*What is expected*.
Given the records underneath, please repeat exactly the lines from the line with "camera: 25 degrees left, 10 degrees down" through the line with "(357, 468) = (551, 266): red", passing over any picture.

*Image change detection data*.
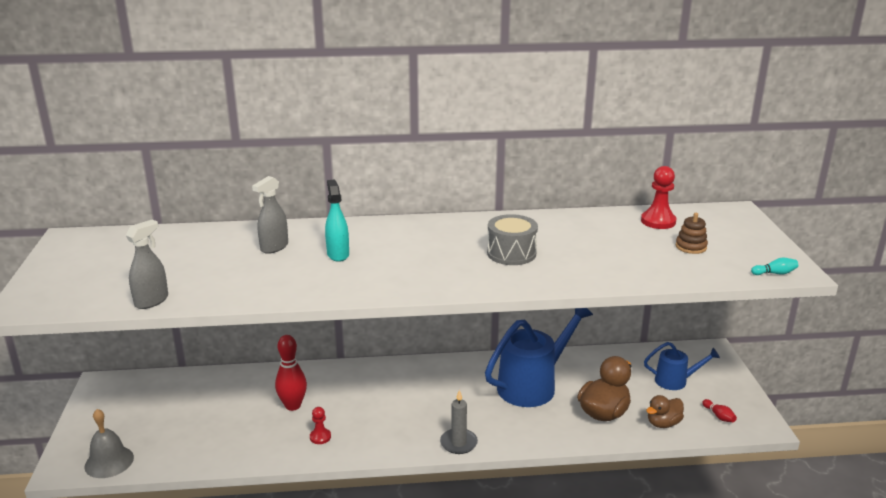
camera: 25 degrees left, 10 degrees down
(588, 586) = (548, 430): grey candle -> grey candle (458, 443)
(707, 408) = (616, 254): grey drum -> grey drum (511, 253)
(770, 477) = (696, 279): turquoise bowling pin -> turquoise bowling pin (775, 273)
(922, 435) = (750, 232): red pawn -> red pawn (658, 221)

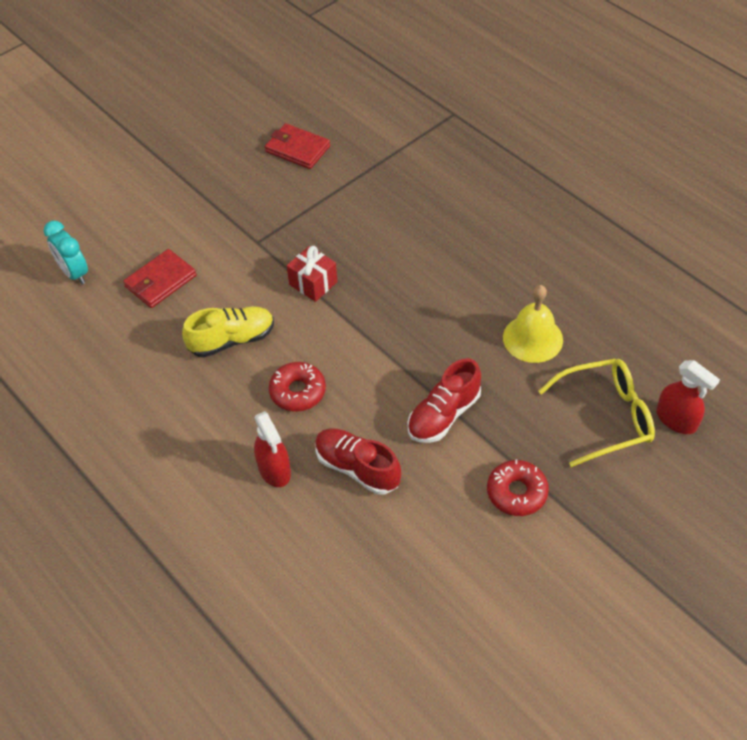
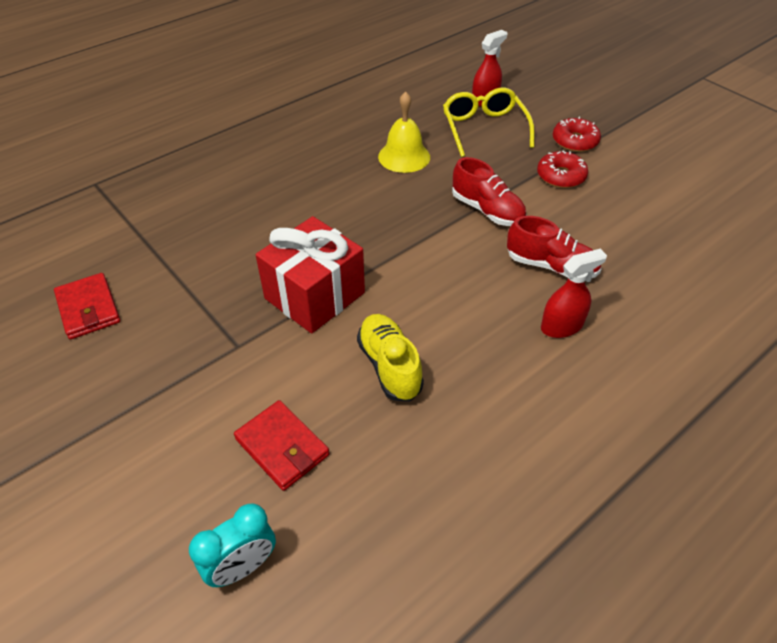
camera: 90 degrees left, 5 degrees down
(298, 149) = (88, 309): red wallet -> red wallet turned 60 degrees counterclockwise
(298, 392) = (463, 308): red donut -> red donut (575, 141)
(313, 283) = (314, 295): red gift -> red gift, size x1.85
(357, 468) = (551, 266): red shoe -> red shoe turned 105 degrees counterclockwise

...

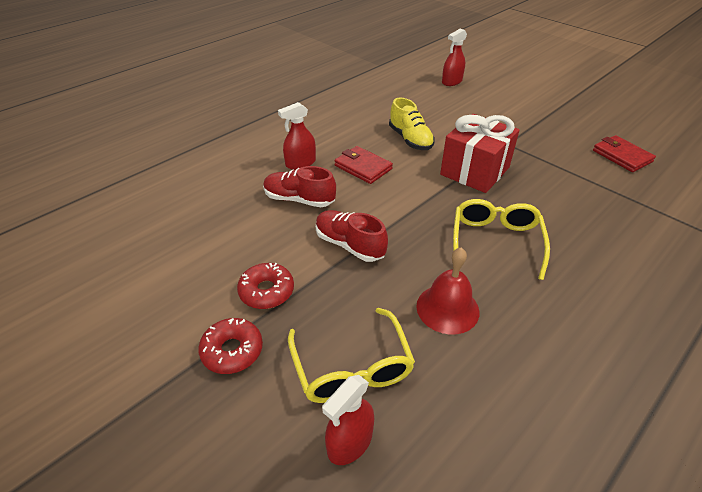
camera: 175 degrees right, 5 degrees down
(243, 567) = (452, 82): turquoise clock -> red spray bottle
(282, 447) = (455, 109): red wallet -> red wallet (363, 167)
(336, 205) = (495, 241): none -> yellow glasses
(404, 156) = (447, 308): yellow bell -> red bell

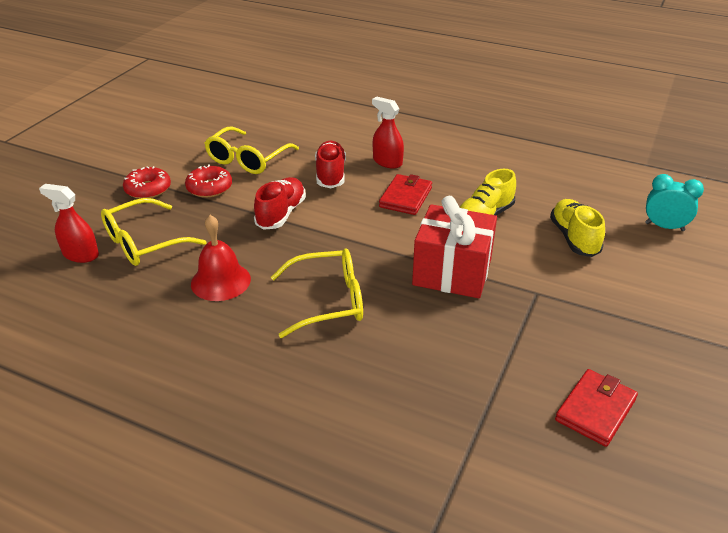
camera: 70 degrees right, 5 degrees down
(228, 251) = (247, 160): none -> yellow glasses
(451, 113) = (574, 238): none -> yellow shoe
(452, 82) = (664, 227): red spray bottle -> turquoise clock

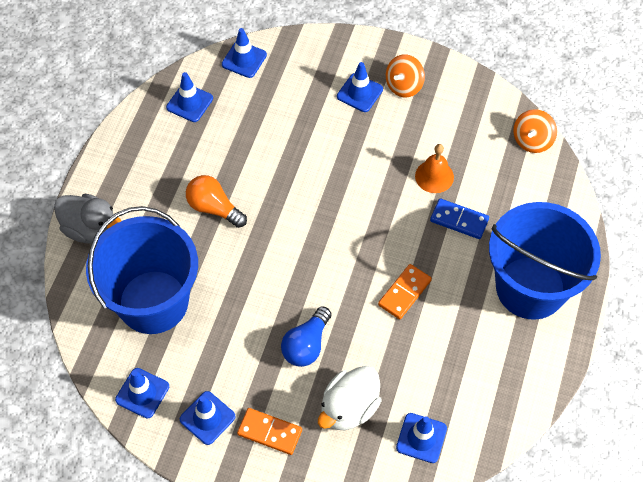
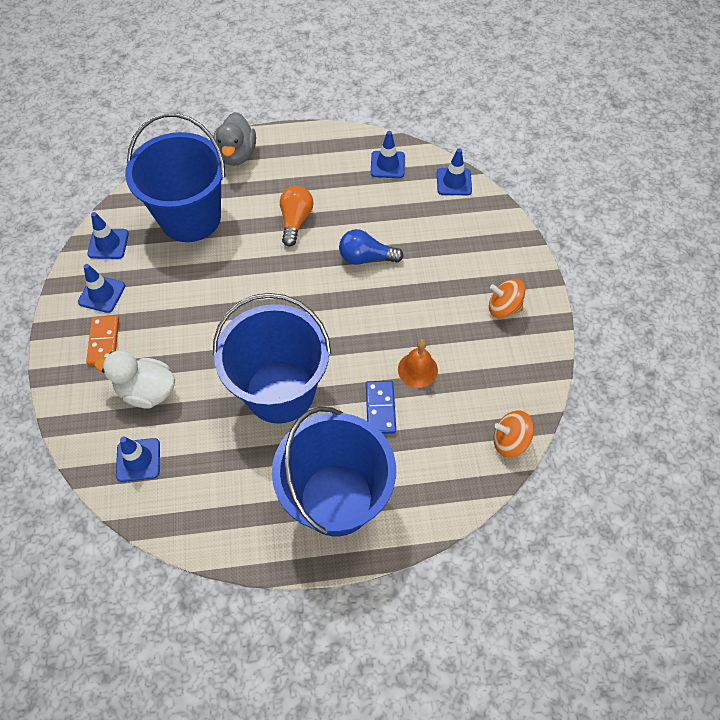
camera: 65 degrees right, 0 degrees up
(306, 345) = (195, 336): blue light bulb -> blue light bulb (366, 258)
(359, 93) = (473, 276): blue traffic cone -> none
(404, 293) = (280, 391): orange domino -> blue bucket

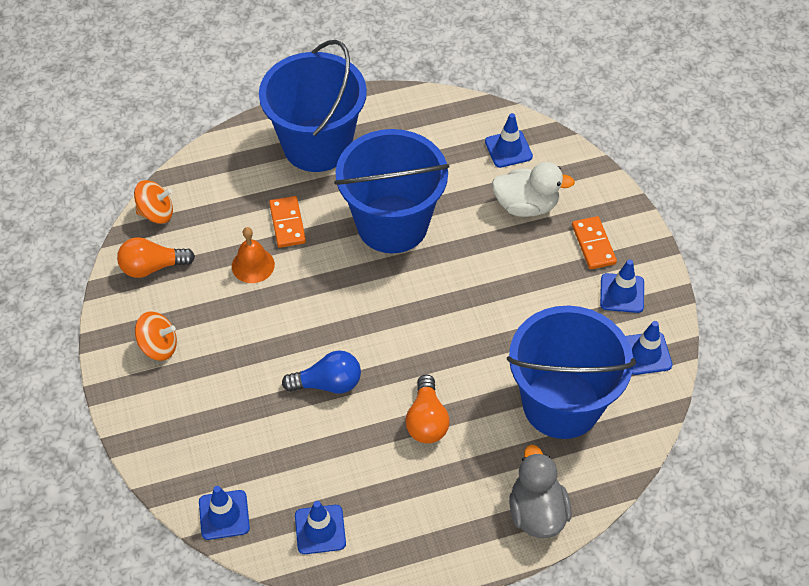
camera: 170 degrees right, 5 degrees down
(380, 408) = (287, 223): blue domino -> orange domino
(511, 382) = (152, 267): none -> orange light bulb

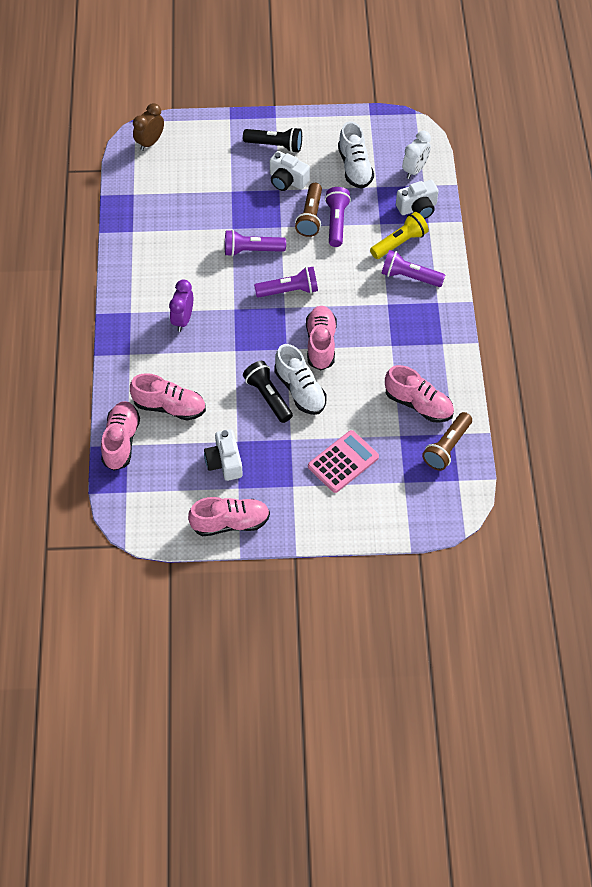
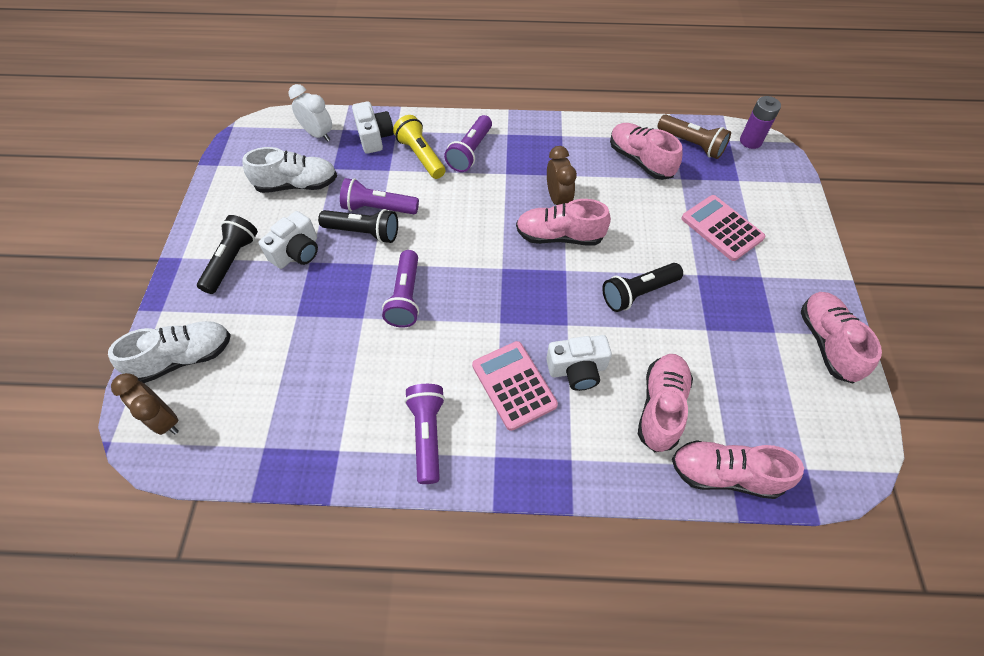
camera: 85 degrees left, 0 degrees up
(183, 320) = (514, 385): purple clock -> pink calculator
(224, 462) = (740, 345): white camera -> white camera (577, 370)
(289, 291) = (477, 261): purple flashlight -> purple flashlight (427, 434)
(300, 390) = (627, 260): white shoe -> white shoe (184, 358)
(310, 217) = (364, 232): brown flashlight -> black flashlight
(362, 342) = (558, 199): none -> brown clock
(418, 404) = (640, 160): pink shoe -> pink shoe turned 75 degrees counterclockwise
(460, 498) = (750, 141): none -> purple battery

*Result for this exercise*.
camera: 25 degrees left, 10 degrees down
(588, 586) = (548, 430): grey candle -> grey candle (458, 443)
(707, 408) = (616, 254): grey drum -> grey drum (511, 253)
(770, 477) = (696, 279): turquoise bowling pin -> turquoise bowling pin (775, 273)
(922, 435) = (750, 232): red pawn -> red pawn (658, 221)

camera: 90 degrees left, 5 degrees down
(298, 149) = (88, 309): red wallet -> red wallet turned 60 degrees counterclockwise
(298, 392) = (463, 308): red donut -> red donut (575, 141)
(313, 283) = (314, 295): red gift -> red gift, size x1.85
(357, 468) = (551, 266): red shoe -> red shoe turned 105 degrees counterclockwise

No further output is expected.